_EXERCISE AIM:_ Starting at the line that contains "replaced | muffinka", reproduce every line through the end of the entries below, with no pictures in the copy.

_DATA IN THIS EXERCISE:_
*** Block opens ***

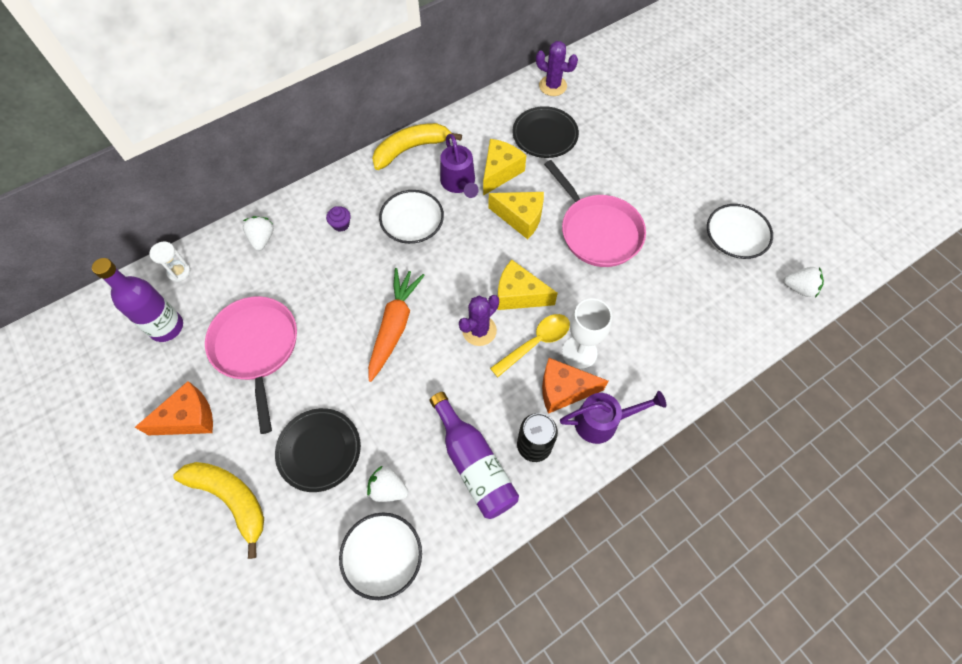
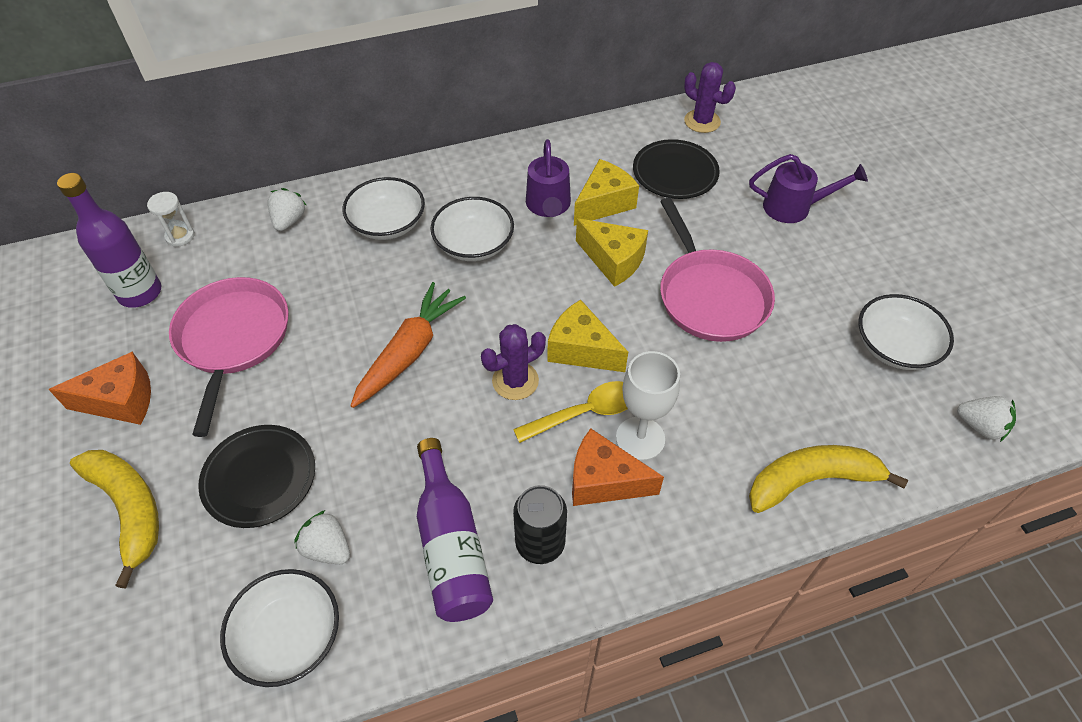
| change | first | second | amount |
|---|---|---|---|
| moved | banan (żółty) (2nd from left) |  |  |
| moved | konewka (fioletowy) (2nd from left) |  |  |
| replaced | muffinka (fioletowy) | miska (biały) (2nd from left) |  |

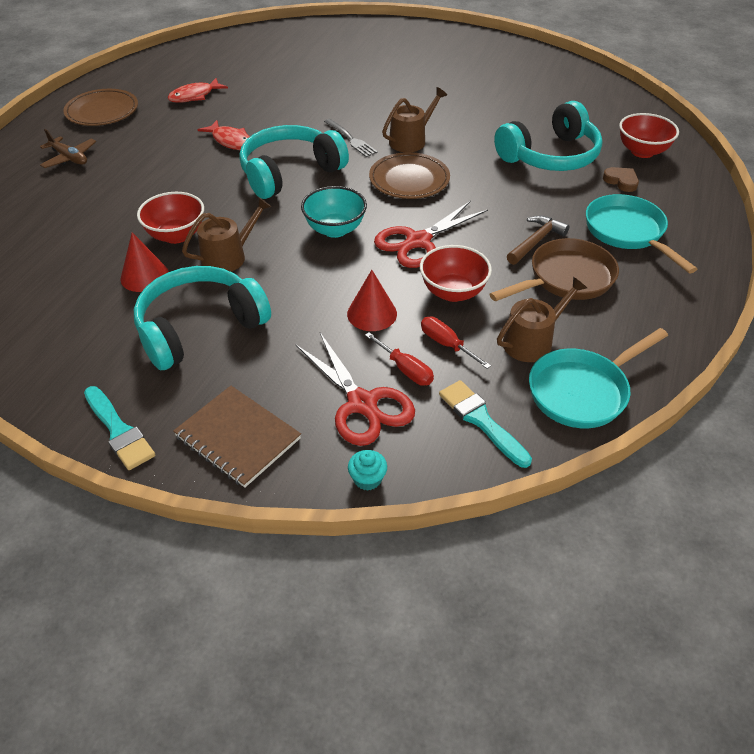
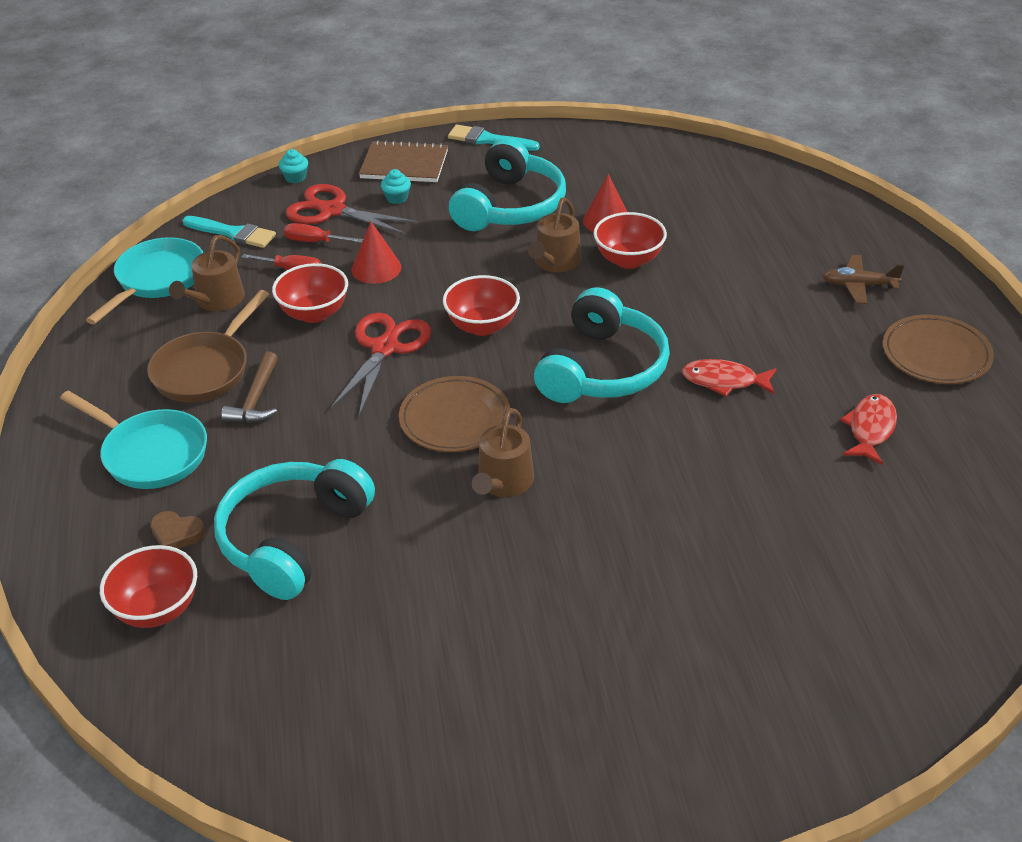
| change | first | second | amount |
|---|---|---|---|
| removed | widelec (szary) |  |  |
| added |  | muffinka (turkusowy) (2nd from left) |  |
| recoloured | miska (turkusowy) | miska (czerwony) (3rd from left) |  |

*** Block closes ***

_ANSWER:_
| replaced | muffinka (fioletowy) | miska (biały) (2nd from left) |  |

| change | first | second | amount |
|---|---|---|---|
| removed | widelec (szary) |  |  |
| added |  | muffinka (turkusowy) (2nd from left) |  |
| recoloured | miska (turkusowy) | miska (czerwony) (3rd from left) |  |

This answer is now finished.